Problem requirements:
How many lines in the material below contain the word "cross"? Reply with the number alone.

= = = = = = =

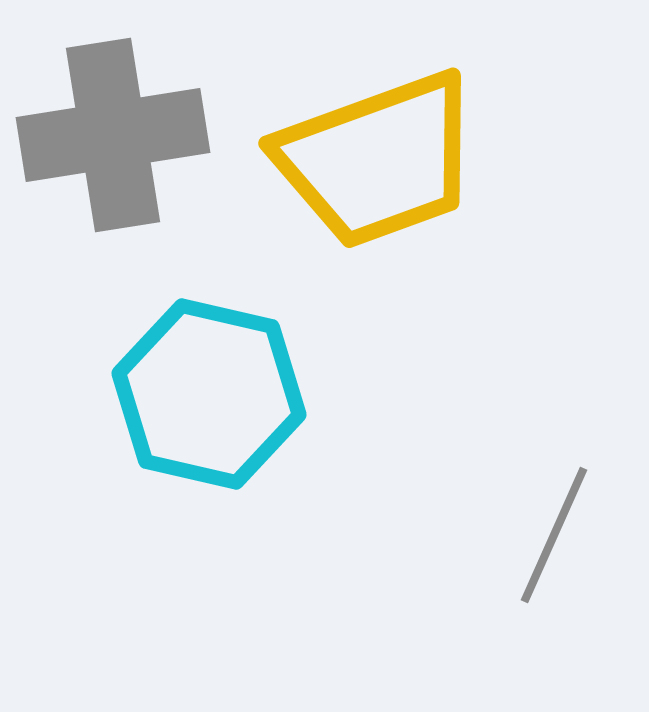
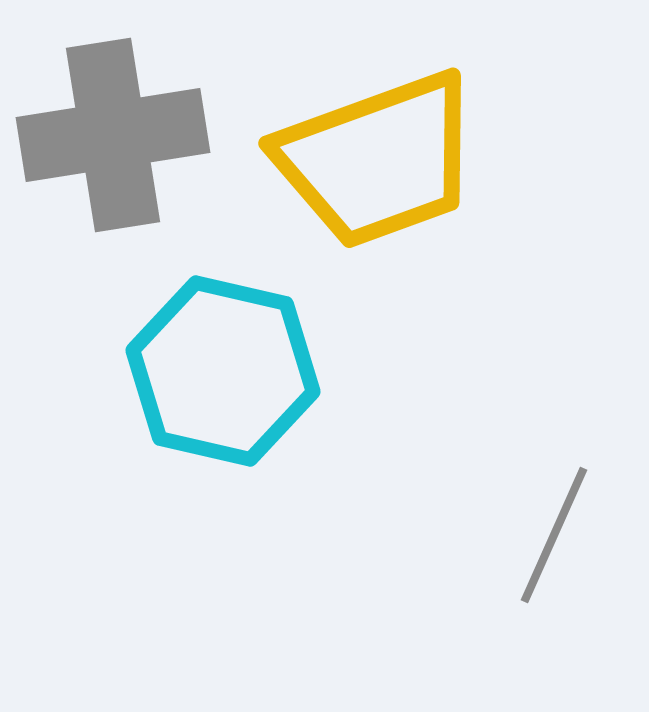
cyan hexagon: moved 14 px right, 23 px up
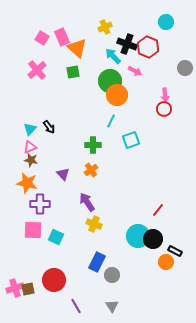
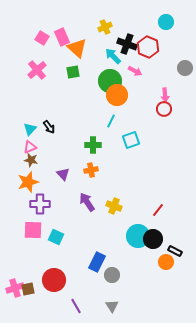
orange cross at (91, 170): rotated 24 degrees clockwise
orange star at (27, 183): moved 1 px right, 1 px up; rotated 30 degrees counterclockwise
yellow cross at (94, 224): moved 20 px right, 18 px up
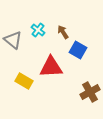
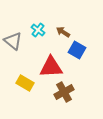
brown arrow: rotated 24 degrees counterclockwise
gray triangle: moved 1 px down
blue square: moved 1 px left
yellow rectangle: moved 1 px right, 2 px down
brown cross: moved 26 px left
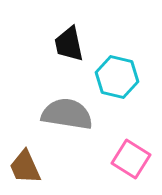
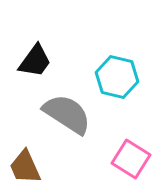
black trapezoid: moved 34 px left, 17 px down; rotated 132 degrees counterclockwise
gray semicircle: rotated 24 degrees clockwise
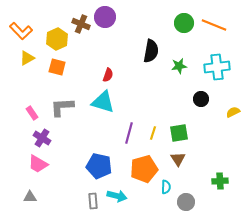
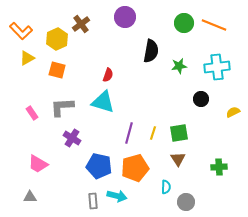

= = = = = = =

Worked answer:
3